ENTRIES SUPPLIED ▸
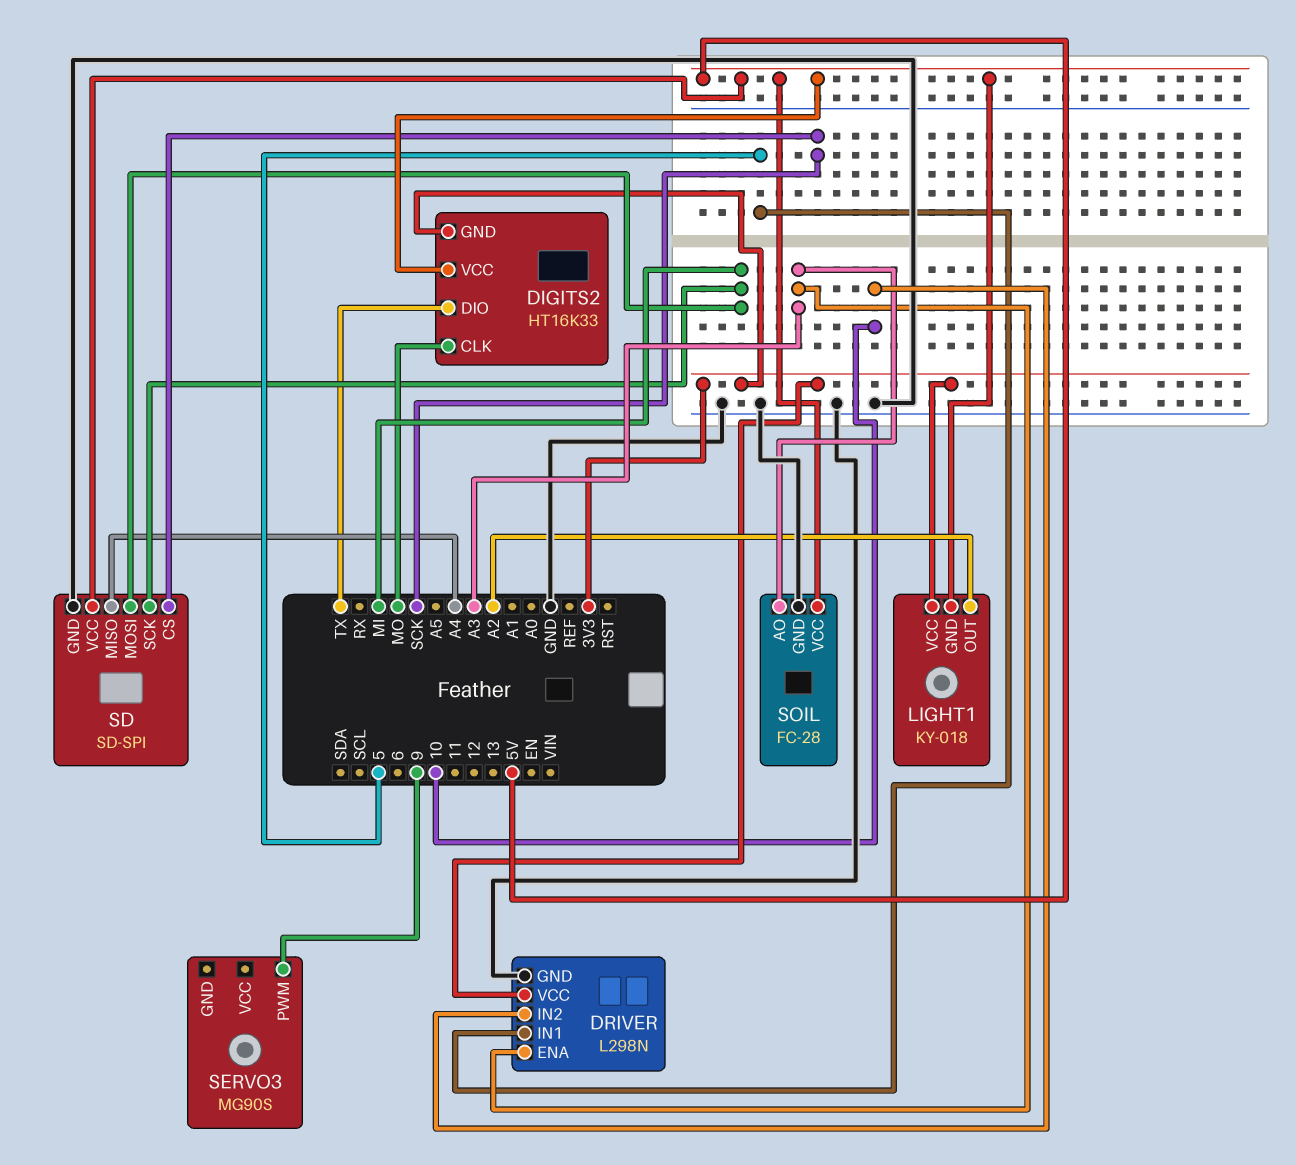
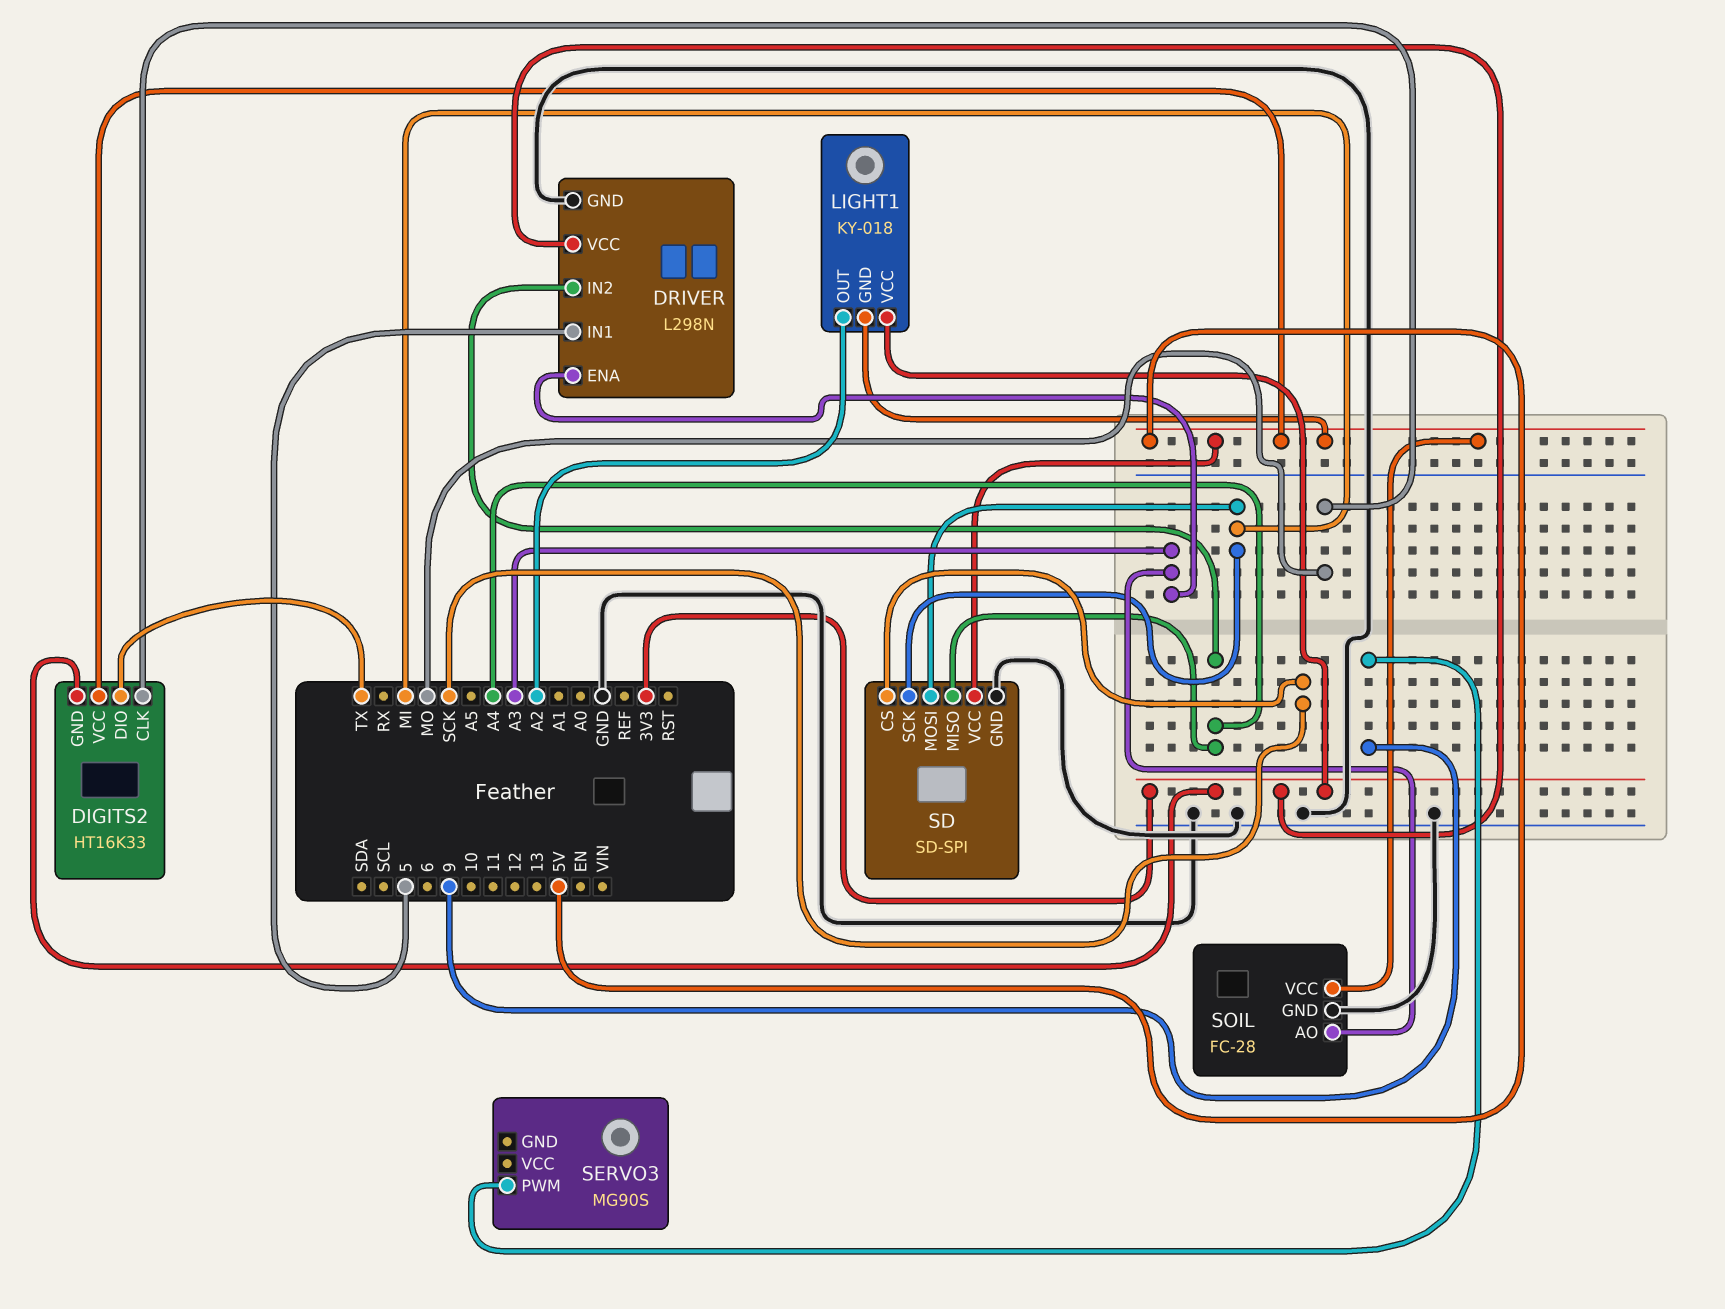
DRIVER pin IN2: 10 -> A4

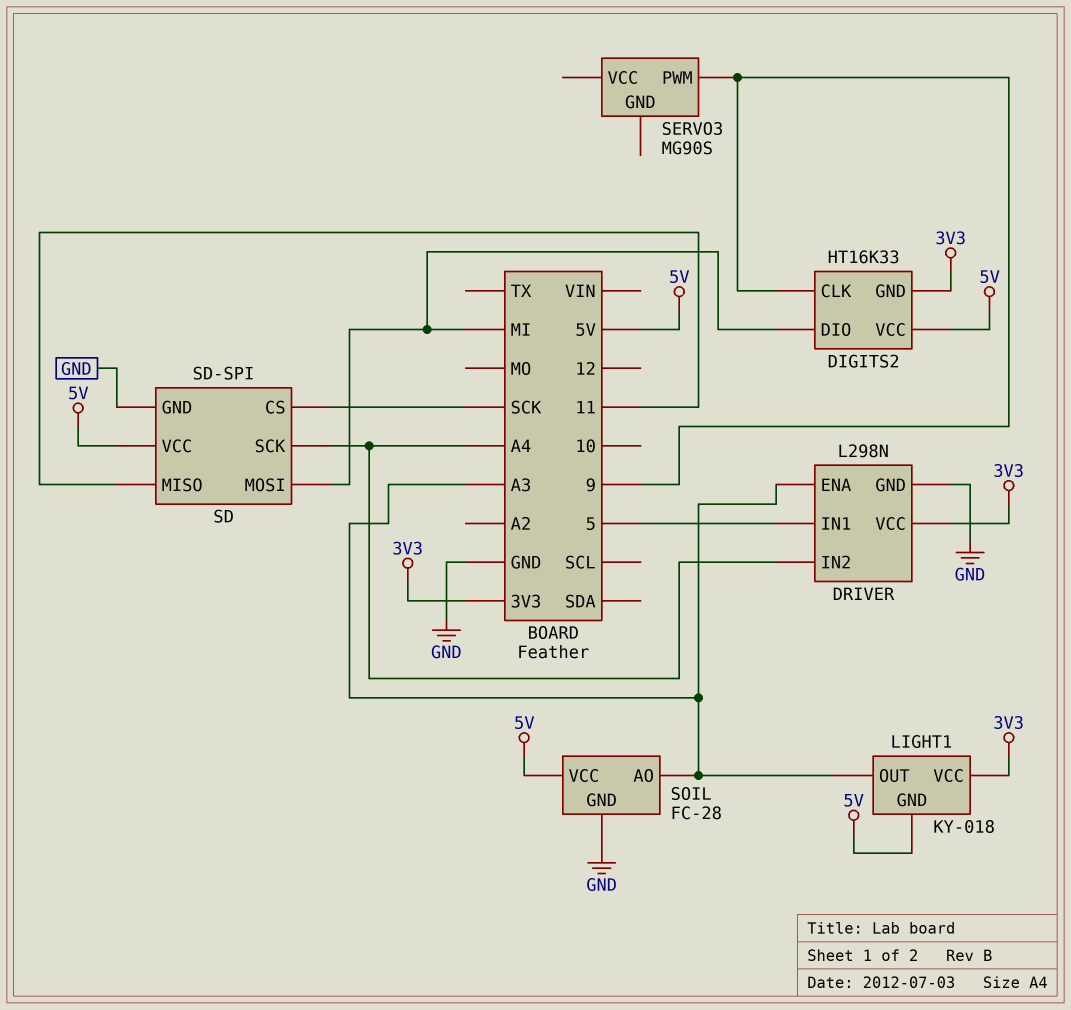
DIGITS2 pin CLK: MO -> 9
DIGITS2 pin DIO: TX -> MI
LIGHT1 pin OUT: A2 -> A3
SD pin MISO: A4 -> 11
SD pin SCK: MI -> A4

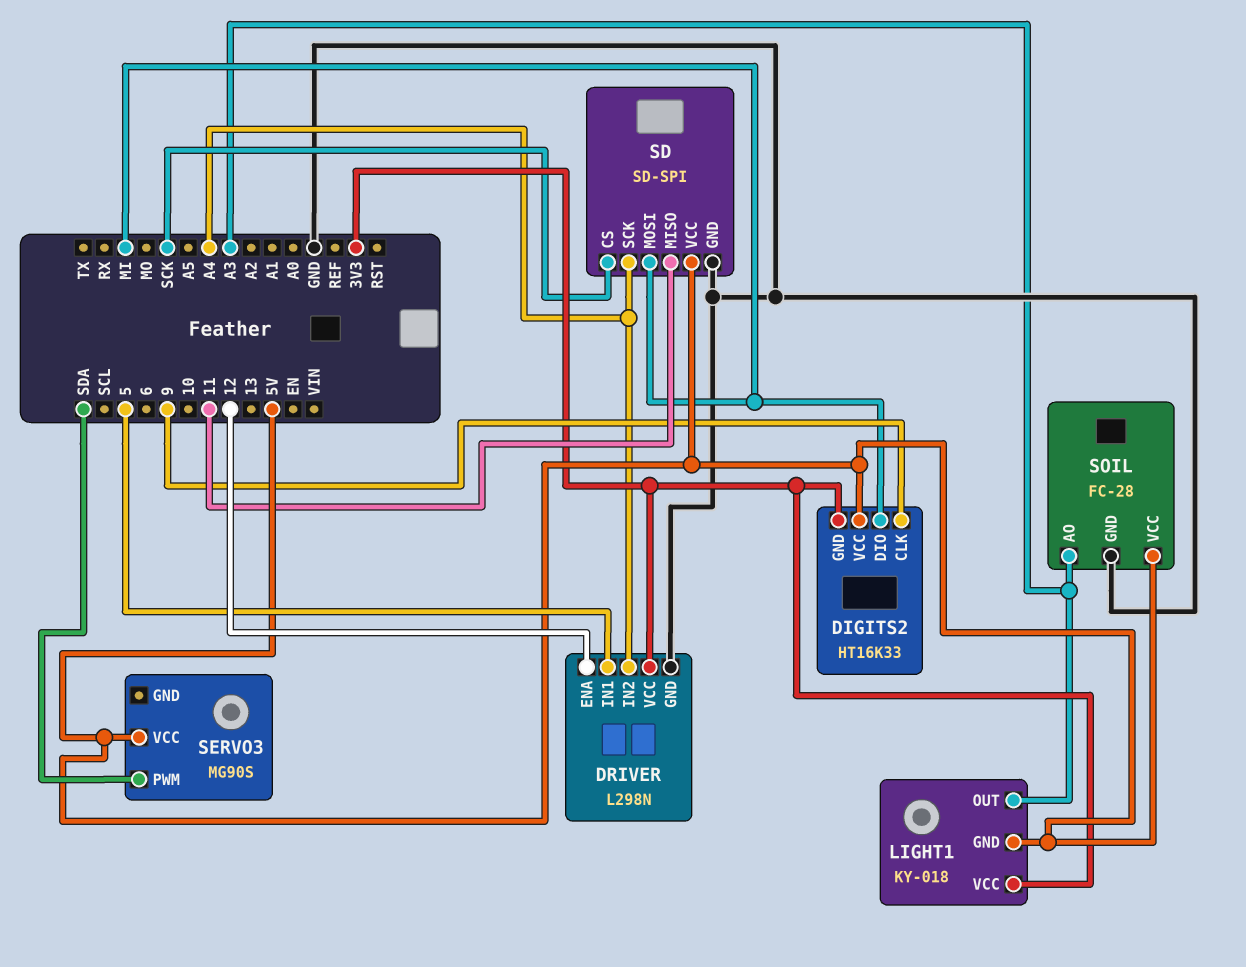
DRIVER pin ENA: A3 -> 12
SERVO3 pin PWM: 9 -> SDA
SERVO3 pin VCC: none -> 5V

PROBLEM STATEMENT ▸
Determine how many lines of the entries contain the string "DRIVER", and reply with nothing but the number.

EXERCISE ANSWER ▸
2